**Task details:** Reproduce the lines exactly, starting at the first line and ending with the line that contains "a4-.\mp( f8 ges'8 r4 |". Leave the pictures out of your answer.

(Some lines)

—————

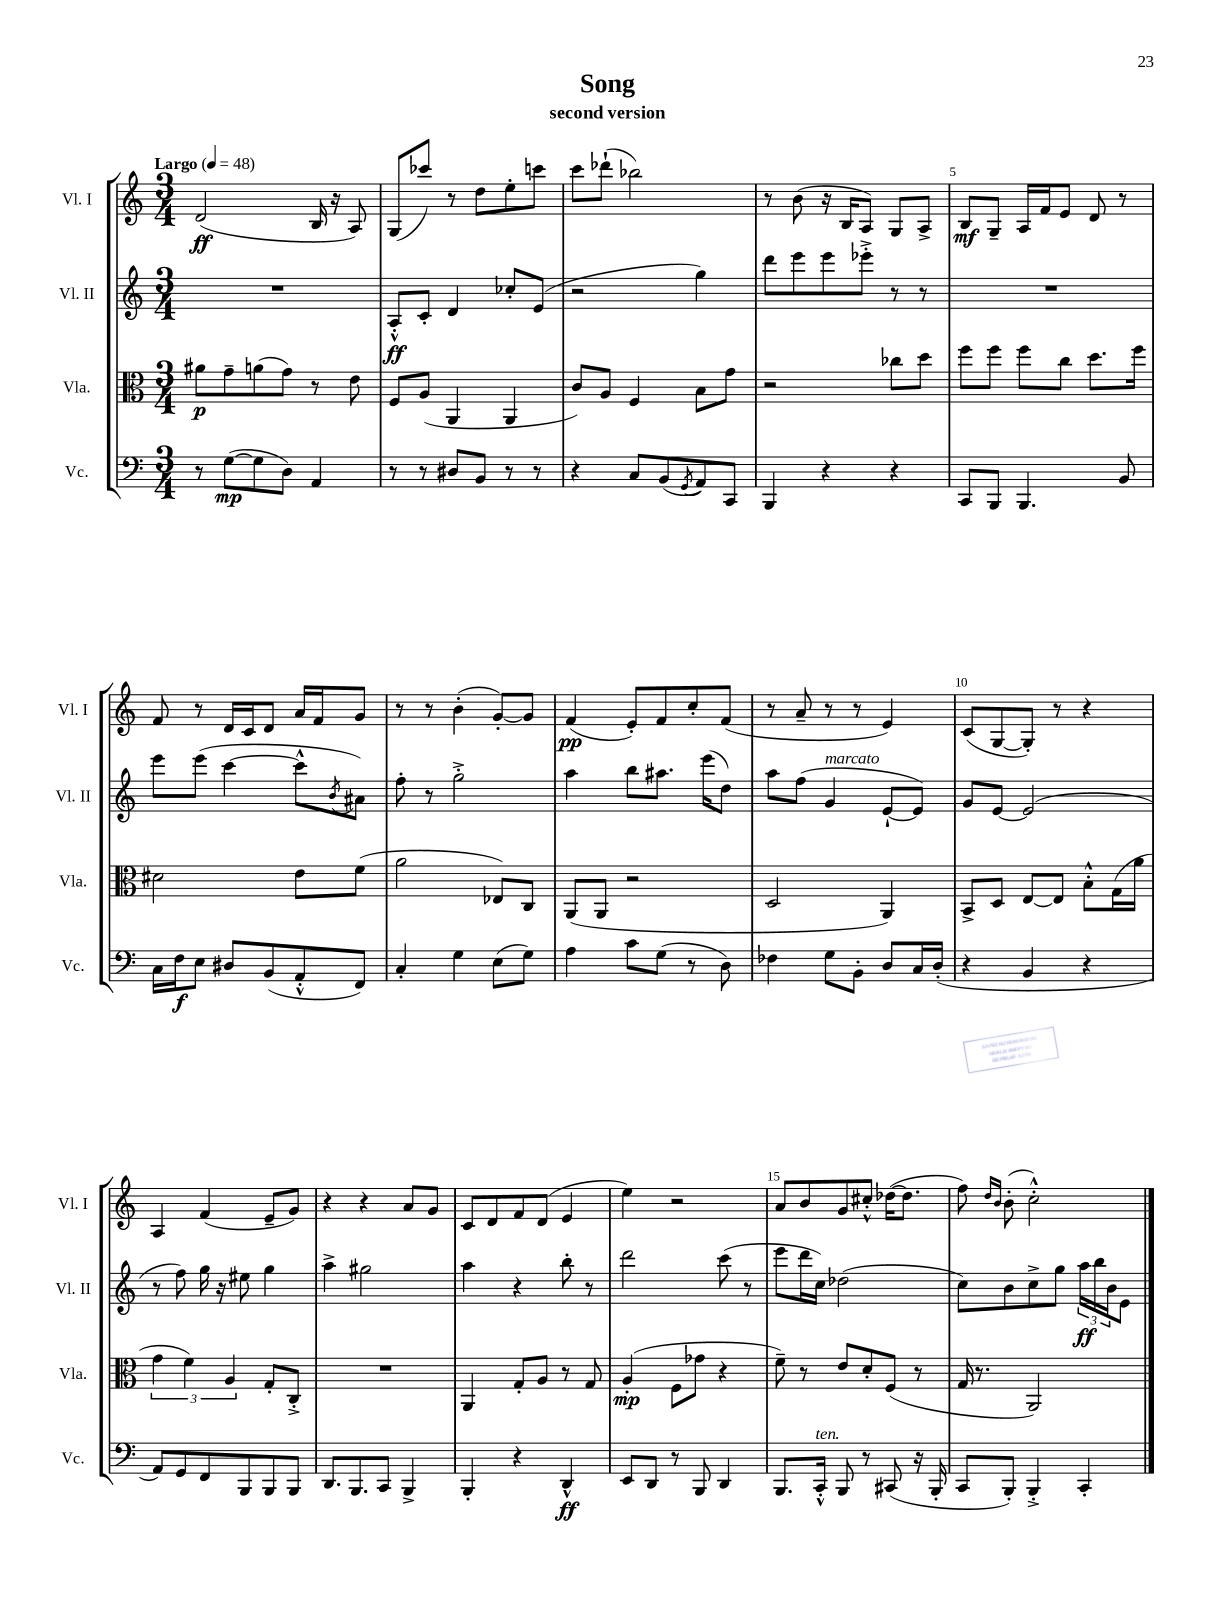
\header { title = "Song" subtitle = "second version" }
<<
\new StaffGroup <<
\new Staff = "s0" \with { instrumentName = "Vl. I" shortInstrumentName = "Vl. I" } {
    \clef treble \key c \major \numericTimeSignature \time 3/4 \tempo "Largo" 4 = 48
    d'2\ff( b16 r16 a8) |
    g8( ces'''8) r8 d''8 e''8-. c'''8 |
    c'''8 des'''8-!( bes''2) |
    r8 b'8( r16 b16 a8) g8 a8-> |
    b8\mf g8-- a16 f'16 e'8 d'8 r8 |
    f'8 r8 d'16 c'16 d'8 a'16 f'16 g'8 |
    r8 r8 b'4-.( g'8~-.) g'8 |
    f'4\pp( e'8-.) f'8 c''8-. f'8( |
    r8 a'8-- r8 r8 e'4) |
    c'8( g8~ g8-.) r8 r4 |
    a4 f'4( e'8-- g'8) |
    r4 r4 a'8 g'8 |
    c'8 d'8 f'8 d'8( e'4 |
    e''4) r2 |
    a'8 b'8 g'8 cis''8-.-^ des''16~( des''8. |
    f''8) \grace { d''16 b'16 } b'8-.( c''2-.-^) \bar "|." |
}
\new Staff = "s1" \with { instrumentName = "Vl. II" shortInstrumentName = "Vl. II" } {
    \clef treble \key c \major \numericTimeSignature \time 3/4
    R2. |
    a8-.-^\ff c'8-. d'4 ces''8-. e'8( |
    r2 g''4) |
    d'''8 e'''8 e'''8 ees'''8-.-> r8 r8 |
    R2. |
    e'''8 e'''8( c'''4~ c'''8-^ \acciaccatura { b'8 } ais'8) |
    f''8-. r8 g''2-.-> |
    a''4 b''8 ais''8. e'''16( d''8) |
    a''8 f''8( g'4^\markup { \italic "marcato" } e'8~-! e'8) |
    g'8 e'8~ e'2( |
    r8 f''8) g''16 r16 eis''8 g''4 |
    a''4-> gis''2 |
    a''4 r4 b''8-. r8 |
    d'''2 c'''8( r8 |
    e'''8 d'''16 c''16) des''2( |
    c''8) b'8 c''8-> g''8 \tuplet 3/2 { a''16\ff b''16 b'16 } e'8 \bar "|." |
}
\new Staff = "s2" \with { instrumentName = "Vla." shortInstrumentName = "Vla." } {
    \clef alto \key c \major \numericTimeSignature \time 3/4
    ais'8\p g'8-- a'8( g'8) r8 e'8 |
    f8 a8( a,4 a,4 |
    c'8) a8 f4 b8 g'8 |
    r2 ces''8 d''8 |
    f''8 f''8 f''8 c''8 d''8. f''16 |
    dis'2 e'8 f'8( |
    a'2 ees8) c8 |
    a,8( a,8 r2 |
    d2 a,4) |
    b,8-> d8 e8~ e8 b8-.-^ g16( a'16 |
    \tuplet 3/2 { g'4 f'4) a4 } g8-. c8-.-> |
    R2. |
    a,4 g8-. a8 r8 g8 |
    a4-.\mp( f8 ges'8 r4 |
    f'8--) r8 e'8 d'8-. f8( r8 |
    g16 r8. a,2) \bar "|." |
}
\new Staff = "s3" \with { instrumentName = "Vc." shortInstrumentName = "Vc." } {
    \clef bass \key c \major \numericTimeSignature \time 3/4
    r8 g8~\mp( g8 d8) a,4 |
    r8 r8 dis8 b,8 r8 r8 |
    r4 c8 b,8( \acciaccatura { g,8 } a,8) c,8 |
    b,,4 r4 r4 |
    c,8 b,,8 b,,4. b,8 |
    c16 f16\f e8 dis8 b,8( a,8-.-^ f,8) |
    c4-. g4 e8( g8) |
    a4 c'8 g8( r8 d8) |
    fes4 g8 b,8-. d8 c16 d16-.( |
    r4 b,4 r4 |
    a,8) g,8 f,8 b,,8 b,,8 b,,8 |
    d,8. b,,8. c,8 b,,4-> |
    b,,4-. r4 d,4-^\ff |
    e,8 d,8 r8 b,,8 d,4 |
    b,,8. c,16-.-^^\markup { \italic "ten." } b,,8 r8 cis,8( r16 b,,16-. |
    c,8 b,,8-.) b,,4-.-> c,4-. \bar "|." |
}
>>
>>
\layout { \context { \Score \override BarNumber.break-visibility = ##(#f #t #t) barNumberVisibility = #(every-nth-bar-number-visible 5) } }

—————

**Result of this task:**
\header { title = "Song" subtitle = "second version" }
<<
\new StaffGroup <<
\new Staff = "s0" \with { instrumentName = "Vl. I" shortInstrumentName = "Vl. I" } {
    \clef treble \key c \major \numericTimeSignature \time 3/4 \tempo "Largo" 4 = 48
    d'2\ff( b16 r16 a8) |
    g8( ces'''8) r8 d''8 e''8-. c'''8 |
    c'''8 des'''8-!( bes''2) |
    r8 b'8( r16 b16 a8) g8 a8-> |
    b8\mf g8-- a16 f'16 e'8 d'8 r8 |
    f'8 r8 d'16 c'16 d'8 a'16 f'16 g'8 |
    r8 r8 b'4-.( g'8~-.) g'8 |
    f'4\pp( e'8-.) f'8 c''8-. f'8( |
    r8 a'8-- r8 r8 e'4) |
    c'8( g8~ g8-.) r8 r4 |
    a4 f'4( e'8-- g'8) |
    r4 r4 a'8 g'8 |
    c'8 d'8 f'8 d'8( e'4 |
    e''4) r2 |
    a'8 b'8 g'8 cis''8-.-^ des''16~( des''8. |
    f''8) \grace { d''16 b'16 } b'8-.( c''2-.-^) \bar "|." |
}
\new Staff = "s1" \with { instrumentName = "Vl. II" shortInstrumentName = "Vl. II" } {
    \clef treble \key c \major \numericTimeSignature \time 3/4
    R2. |
    a8-.-^\ff c'8-. d'4 ces''8-. e'8( |
    r2 g''4) |
    d'''8 e'''8 e'''8 ees'''8-.-> r8 r8 |
    R2. |
    e'''8 e'''8( c'''4~ c'''8-^ \acciaccatura { b'8 } ais'8) |
    f''8-. r8 g''2-.-> |
    a''4 b''8 ais''8. e'''16( d''8) |
    a''8 f''8( g'4^\markup { \italic "marcato" } e'8~-! e'8) |
    g'8 e'8~ e'2( |
    r8 f''8) g''16 r16 eis''8 g''4 |
    a''4-> gis''2 |
    a''4 r4 b''8-. r8 |
    d'''2 c'''8( r8 |
    e'''8 d'''16 c''16) des''2( |
    c''8) b'8 c''8-> g''8 \tuplet 3/2 { a''16\ff b''16 b'16 } e'8 \bar "|." |
}
\new Staff = "s2" \with { instrumentName = "Vla." shortInstrumentName = "Vla." } {
    \clef alto \key c \major \numericTimeSignature \time 3/4
    ais'8\p g'8-- a'8( g'8) r8 e'8 |
    f8 a8( a,4 a,4 |
    c'8) a8 f4 b8 g'8 |
    r2 ces''8 d''8 |
    f''8 f''8 f''8 c''8 d''8. f''16 |
    dis'2 e'8 f'8( |
    a'2 ees8) c8 |
    a,8( a,8 r2 |
    d2 a,4) |
    b,8-> d8 e8~ e8 b8-.-^ g16( a'16 |
    \tuplet 3/2 { g'4 f'4) a4 } g8-. c8-.-> |
    R2. |
    a,4 g8-. a8 r8 g8 |
    a4-.\mp( f8 ges'8 r4 |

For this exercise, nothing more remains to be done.